The response should contain all of the data below, reproduced exactly, and no pictures.
◇ ◇ ◇ ◇ ◇
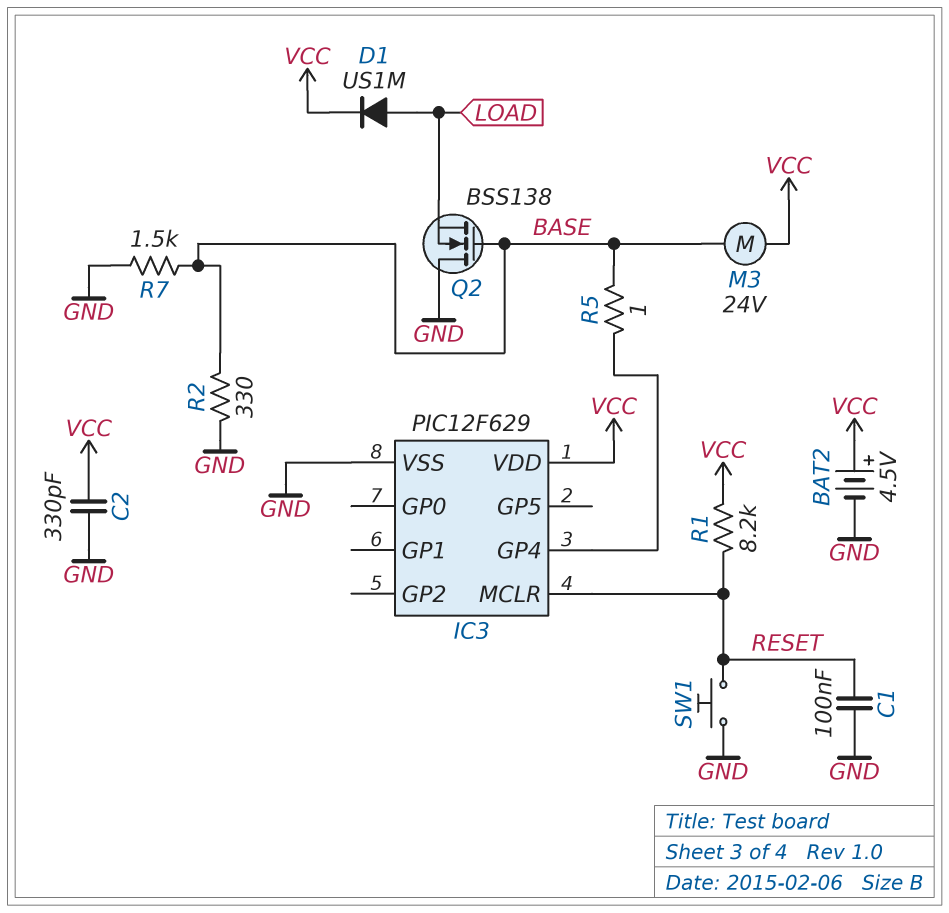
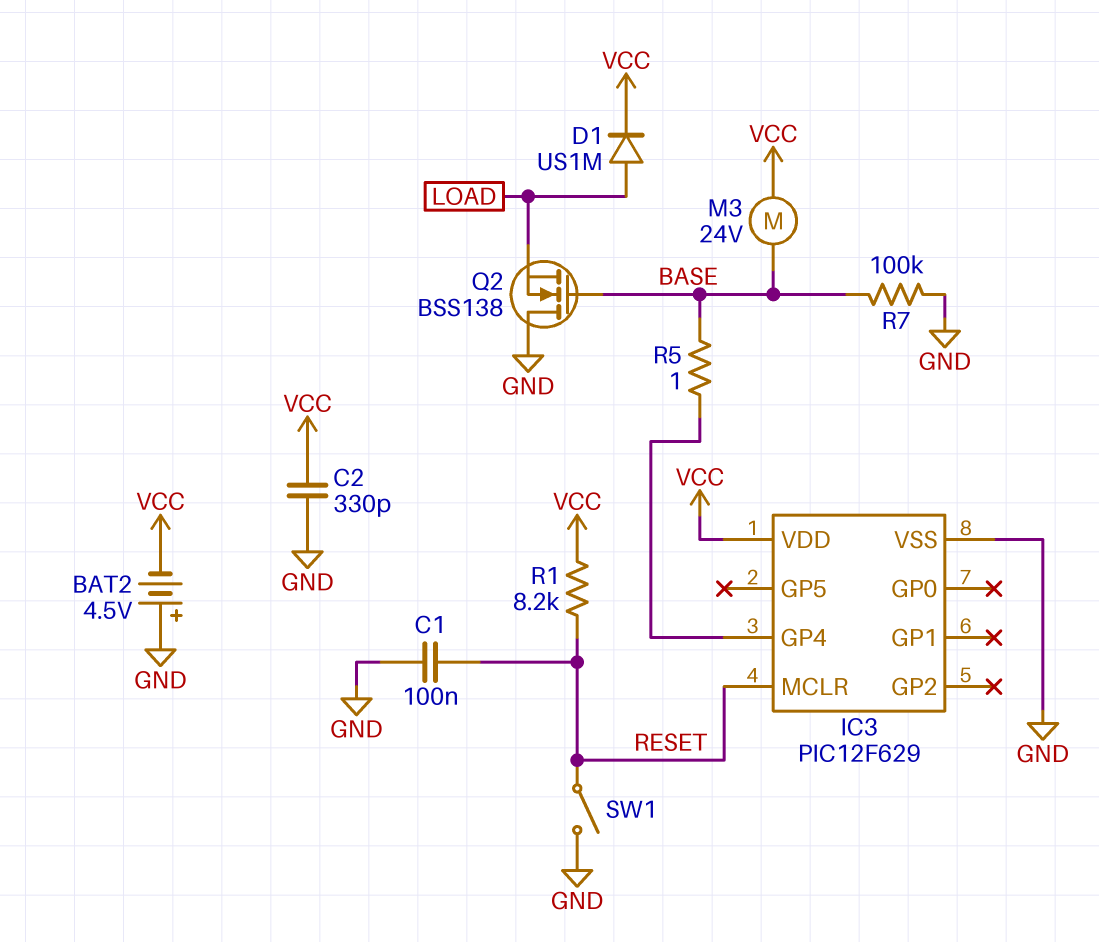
BAT2: 4.5V (plus VCC, minus GND) -> 4.5V (plus GND, minus VCC)
R2: 330 (BASE, GND) -> none
R7: 1.5k (BASE, GND) -> 100k (BASE, GND)
SW1: button (GND, RESET) -> switch (GND, RESET)

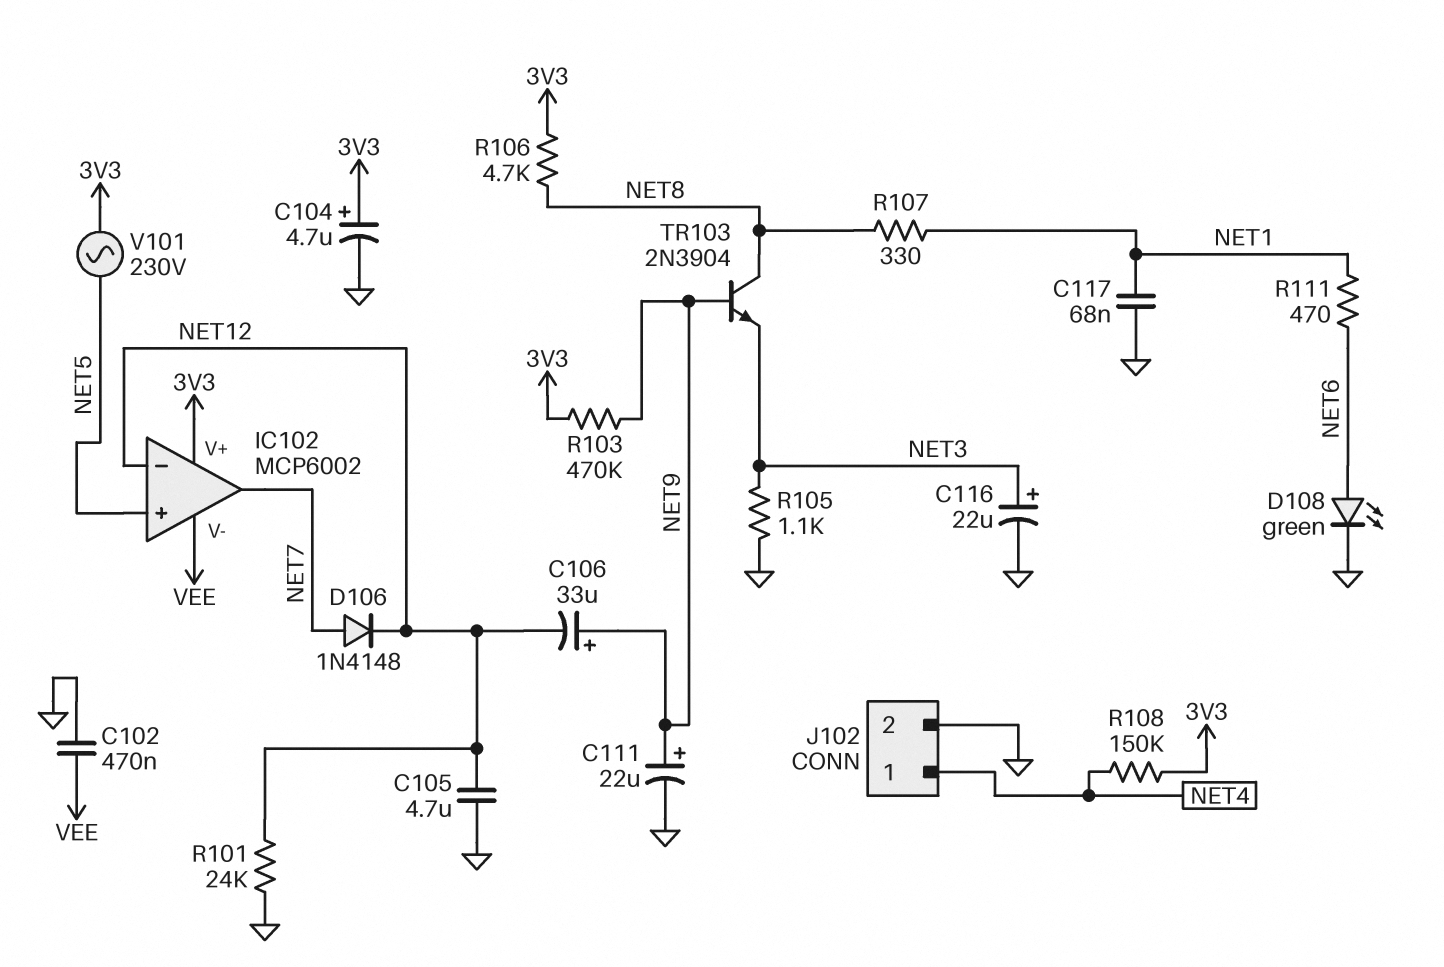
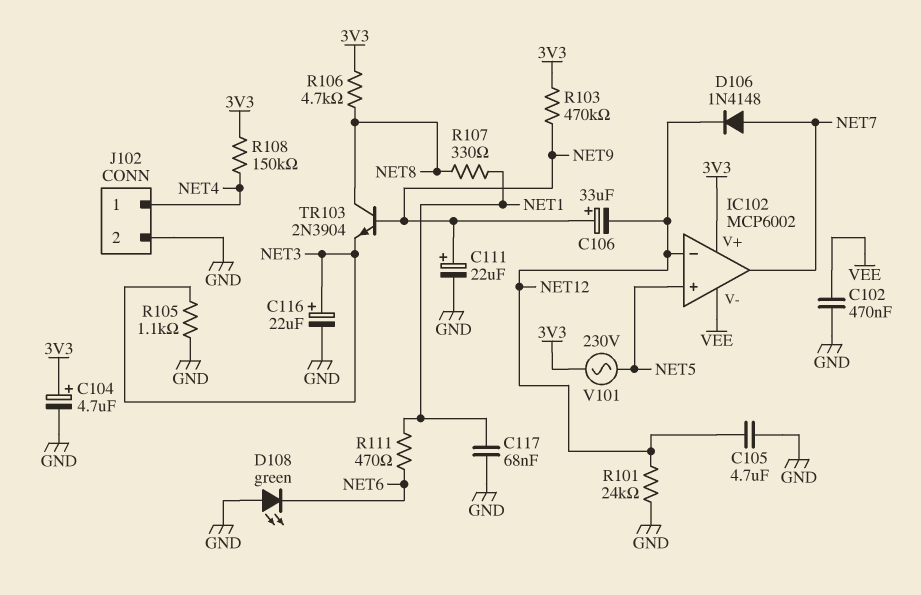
D108: LED green (A NET6, K GND) -> LED green (A GND, K NET6)

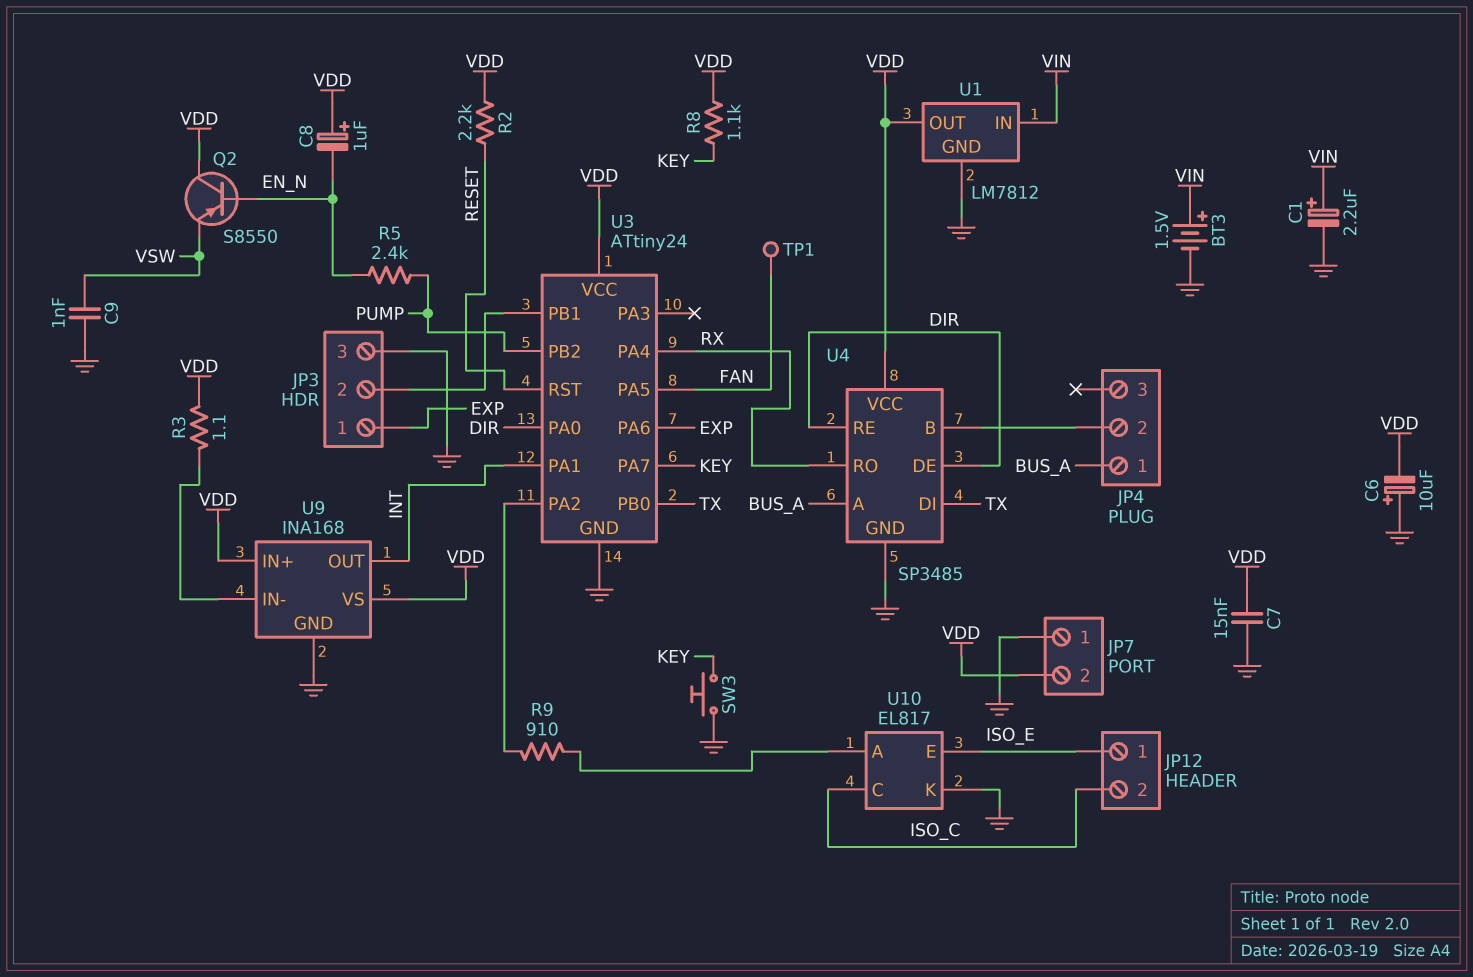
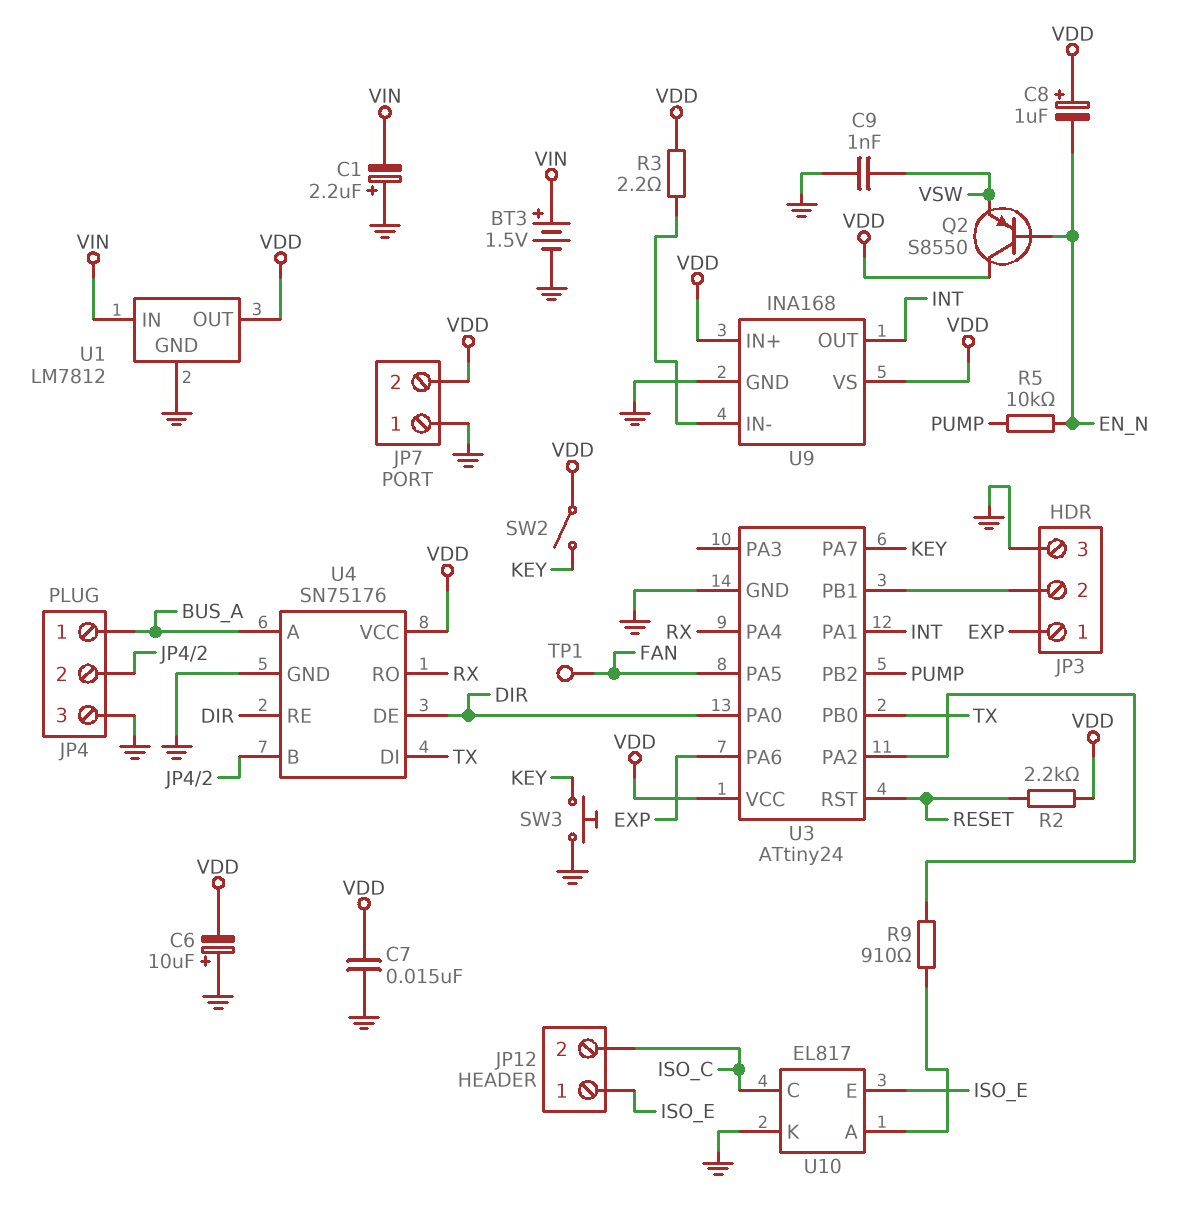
C1: 2.2uF (plus VIN, minus GND) -> 2.2uF (plus GND, minus VIN)
JP4 pin 3: none -> GND
R3: 1.1 (U9/IN-, VDD) -> 2.2 (U9/IN-, VDD)
R5: 2.4k (EN_N, PUMP) -> 10k (EN_N, PUMP)
R8: 1.1k (KEY, VDD) -> none
SW2: none -> switch (KEY, VDD)
U4: SP3485 -> SN75176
◇ ◇ ◇ ◇ ◇
=== Your solution ===
BAT2: 4.5V (plus VCC, minus GND) -> 4.5V (plus GND, minus VCC)
R2: 330 (BASE, GND) -> none
R7: 1.5k (BASE, GND) -> 100k (BASE, GND)
SW1: button (GND, RESET) -> switch (GND, RESET)

D108: LED green (A NET6, K GND) -> LED green (A GND, K NET6)

C1: 2.2uF (plus VIN, minus GND) -> 2.2uF (plus GND, minus VIN)
JP4 pin 3: none -> GND
R3: 1.1 (U9/IN-, VDD) -> 2.2 (U9/IN-, VDD)
R5: 2.4k (EN_N, PUMP) -> 10k (EN_N, PUMP)
R8: 1.1k (KEY, VDD) -> none
SW2: none -> switch (KEY, VDD)
U4: SP3485 -> SN75176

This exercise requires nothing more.